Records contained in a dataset
————————
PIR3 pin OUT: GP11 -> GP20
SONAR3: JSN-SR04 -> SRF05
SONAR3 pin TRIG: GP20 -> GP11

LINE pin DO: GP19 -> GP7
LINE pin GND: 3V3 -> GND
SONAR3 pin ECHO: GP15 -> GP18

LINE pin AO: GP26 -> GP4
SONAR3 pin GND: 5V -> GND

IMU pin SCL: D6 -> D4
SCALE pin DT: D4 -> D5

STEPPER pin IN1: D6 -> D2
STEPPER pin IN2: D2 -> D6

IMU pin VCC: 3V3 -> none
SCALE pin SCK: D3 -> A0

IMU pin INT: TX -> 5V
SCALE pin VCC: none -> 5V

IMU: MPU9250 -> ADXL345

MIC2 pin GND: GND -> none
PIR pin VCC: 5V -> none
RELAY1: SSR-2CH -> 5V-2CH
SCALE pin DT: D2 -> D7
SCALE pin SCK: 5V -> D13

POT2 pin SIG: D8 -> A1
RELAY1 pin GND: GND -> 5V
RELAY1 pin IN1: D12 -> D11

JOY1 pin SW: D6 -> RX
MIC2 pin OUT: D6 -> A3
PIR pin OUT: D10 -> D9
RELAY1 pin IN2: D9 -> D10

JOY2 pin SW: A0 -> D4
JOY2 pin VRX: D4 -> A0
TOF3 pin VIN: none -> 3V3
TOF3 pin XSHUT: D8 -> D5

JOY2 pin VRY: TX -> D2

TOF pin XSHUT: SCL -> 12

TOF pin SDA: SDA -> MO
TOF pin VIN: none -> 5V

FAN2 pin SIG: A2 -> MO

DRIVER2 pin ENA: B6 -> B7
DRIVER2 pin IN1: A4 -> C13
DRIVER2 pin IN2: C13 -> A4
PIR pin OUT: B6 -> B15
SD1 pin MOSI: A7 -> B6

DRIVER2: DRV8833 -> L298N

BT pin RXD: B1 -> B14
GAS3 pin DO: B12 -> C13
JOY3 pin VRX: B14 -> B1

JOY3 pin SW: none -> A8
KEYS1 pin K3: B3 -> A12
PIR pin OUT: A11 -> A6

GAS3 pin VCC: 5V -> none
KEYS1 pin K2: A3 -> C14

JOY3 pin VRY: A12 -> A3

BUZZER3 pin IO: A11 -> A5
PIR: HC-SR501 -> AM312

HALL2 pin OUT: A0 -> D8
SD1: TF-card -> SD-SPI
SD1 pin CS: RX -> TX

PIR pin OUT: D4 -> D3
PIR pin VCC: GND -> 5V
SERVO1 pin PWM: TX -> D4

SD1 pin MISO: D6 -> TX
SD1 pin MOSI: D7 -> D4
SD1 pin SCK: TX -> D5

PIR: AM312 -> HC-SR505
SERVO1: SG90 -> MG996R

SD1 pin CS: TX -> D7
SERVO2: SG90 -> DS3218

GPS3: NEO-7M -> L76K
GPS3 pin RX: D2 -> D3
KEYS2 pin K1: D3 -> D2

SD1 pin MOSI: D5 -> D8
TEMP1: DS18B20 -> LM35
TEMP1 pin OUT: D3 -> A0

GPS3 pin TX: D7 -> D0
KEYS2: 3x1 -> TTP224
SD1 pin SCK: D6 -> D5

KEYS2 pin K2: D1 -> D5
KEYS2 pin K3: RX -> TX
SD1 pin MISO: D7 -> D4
————————
An exact copy of every record is required.

- _Answer box_
PIR3 pin OUT: GP11 -> GP20
SONAR3: JSN-SR04 -> SRF05
SONAR3 pin TRIG: GP20 -> GP11

LINE pin DO: GP19 -> GP7
LINE pin GND: 3V3 -> GND
SONAR3 pin ECHO: GP15 -> GP18

LINE pin AO: GP26 -> GP4
SONAR3 pin GND: 5V -> GND

IMU pin SCL: D6 -> D4
SCALE pin DT: D4 -> D5

STEPPER pin IN1: D6 -> D2
STEPPER pin IN2: D2 -> D6

IMU pin VCC: 3V3 -> none
SCALE pin SCK: D3 -> A0

IMU pin INT: TX -> 5V
SCALE pin VCC: none -> 5V

IMU: MPU9250 -> ADXL345

MIC2 pin GND: GND -> none
PIR pin VCC: 5V -> none
RELAY1: SSR-2CH -> 5V-2CH
SCALE pin DT: D2 -> D7
SCALE pin SCK: 5V -> D13

POT2 pin SIG: D8 -> A1
RELAY1 pin GND: GND -> 5V
RELAY1 pin IN1: D12 -> D11

JOY1 pin SW: D6 -> RX
MIC2 pin OUT: D6 -> A3
PIR pin OUT: D10 -> D9
RELAY1 pin IN2: D9 -> D10

JOY2 pin SW: A0 -> D4
JOY2 pin VRX: D4 -> A0
TOF3 pin VIN: none -> 3V3
TOF3 pin XSHUT: D8 -> D5

JOY2 pin VRY: TX -> D2

TOF pin XSHUT: SCL -> 12

TOF pin SDA: SDA -> MO
TOF pin VIN: none -> 5V

FAN2 pin SIG: A2 -> MO

DRIVER2 pin ENA: B6 -> B7
DRIVER2 pin IN1: A4 -> C13
DRIVER2 pin IN2: C13 -> A4
PIR pin OUT: B6 -> B15
SD1 pin MOSI: A7 -> B6

DRIVER2: DRV8833 -> L298N

BT pin RXD: B1 -> B14
GAS3 pin DO: B12 -> C13
JOY3 pin VRX: B14 -> B1

JOY3 pin SW: none -> A8
KEYS1 pin K3: B3 -> A12
PIR pin OUT: A11 -> A6

GAS3 pin VCC: 5V -> none
KEYS1 pin K2: A3 -> C14

JOY3 pin VRY: A12 -> A3

BUZZER3 pin IO: A11 -> A5
PIR: HC-SR501 -> AM312

HALL2 pin OUT: A0 -> D8
SD1: TF-card -> SD-SPI
SD1 pin CS: RX -> TX

PIR pin OUT: D4 -> D3
PIR pin VCC: GND -> 5V
SERVO1 pin PWM: TX -> D4

SD1 pin MISO: D6 -> TX
SD1 pin MOSI: D7 -> D4
SD1 pin SCK: TX -> D5

PIR: AM312 -> HC-SR505
SERVO1: SG90 -> MG996R

SD1 pin CS: TX -> D7
SERVO2: SG90 -> DS3218

GPS3: NEO-7M -> L76K
GPS3 pin RX: D2 -> D3
KEYS2 pin K1: D3 -> D2

SD1 pin MOSI: D5 -> D8
TEMP1: DS18B20 -> LM35
TEMP1 pin OUT: D3 -> A0

GPS3 pin TX: D7 -> D0
KEYS2: 3x1 -> TTP224
SD1 pin SCK: D6 -> D5

KEYS2 pin K2: D1 -> D5
KEYS2 pin K3: RX -> TX
SD1 pin MISO: D7 -> D4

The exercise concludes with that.